▶ _Short problem_:
Print the lines of the records below verbatim, starting at the line containing "Answer: (D)" and ending at the line containing "Answer: (B)", with both of those lines included.

▶ _Records_:
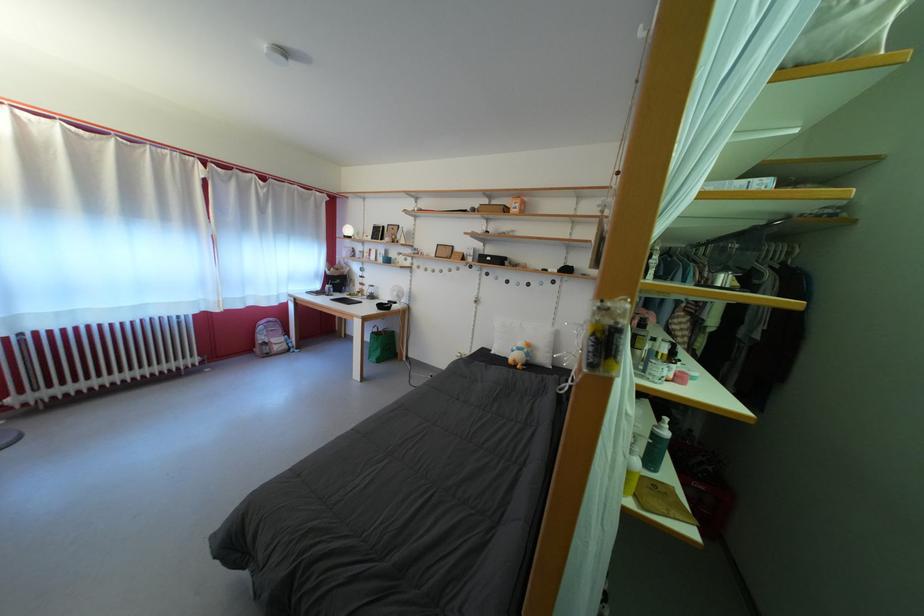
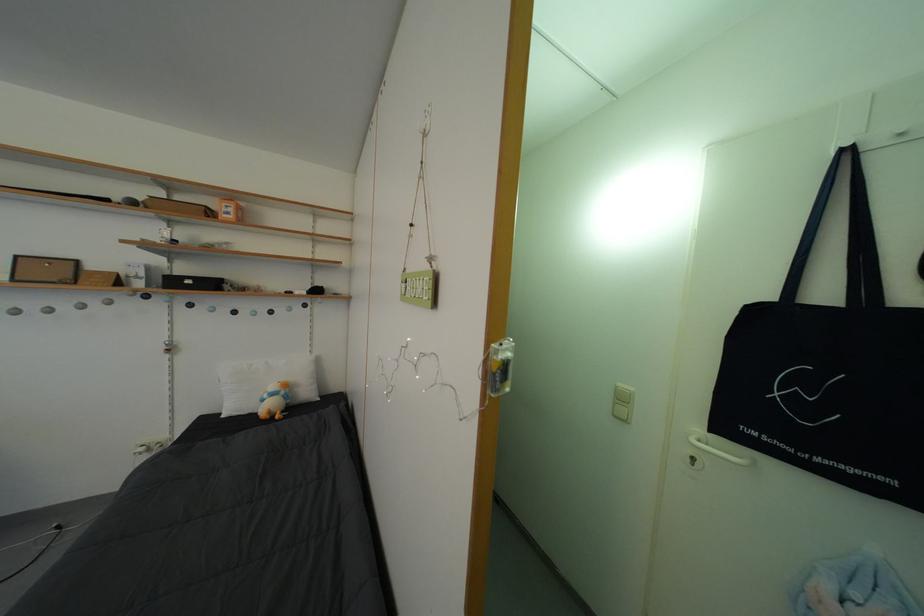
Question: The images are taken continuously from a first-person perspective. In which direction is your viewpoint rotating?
* * *
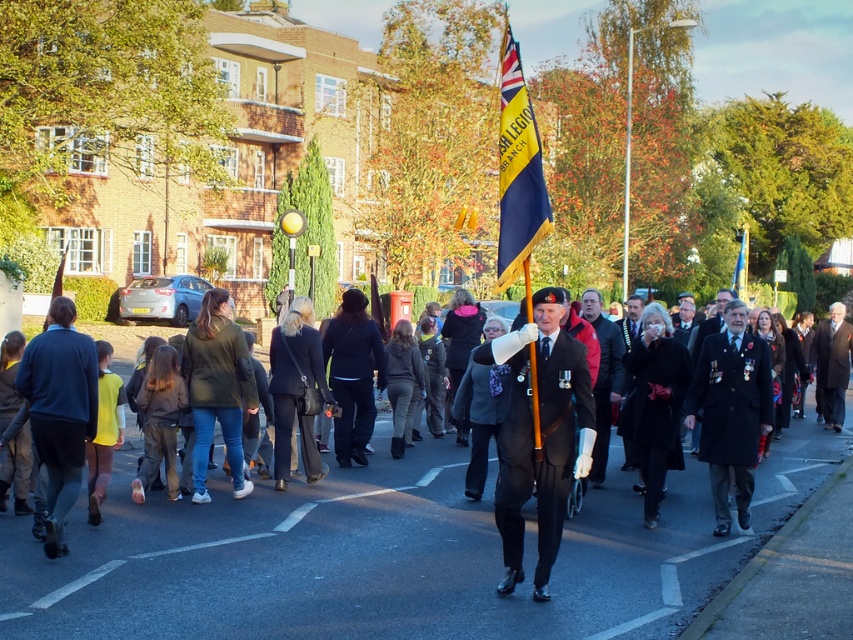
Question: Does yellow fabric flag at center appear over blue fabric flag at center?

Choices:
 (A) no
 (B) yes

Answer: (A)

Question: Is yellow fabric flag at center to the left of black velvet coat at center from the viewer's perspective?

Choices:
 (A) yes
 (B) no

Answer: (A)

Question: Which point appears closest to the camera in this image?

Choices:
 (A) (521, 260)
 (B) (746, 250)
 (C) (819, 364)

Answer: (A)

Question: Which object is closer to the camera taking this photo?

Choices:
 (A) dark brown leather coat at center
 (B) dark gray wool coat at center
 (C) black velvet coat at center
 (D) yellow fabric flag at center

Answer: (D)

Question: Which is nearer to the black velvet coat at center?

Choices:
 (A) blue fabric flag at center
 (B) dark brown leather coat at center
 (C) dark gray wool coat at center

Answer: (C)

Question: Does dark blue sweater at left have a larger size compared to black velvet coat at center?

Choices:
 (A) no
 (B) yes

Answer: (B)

▶ _Correct answer_:
Answer: (D)

Question: Which is nearer to the black velvet coat at center?

Choices:
 (A) blue fabric flag at center
 (B) dark brown leather coat at center
 (C) dark gray wool coat at center

Answer: (C)

Question: Does dark blue sweater at left have a larger size compared to black velvet coat at center?

Choices:
 (A) no
 (B) yes

Answer: (B)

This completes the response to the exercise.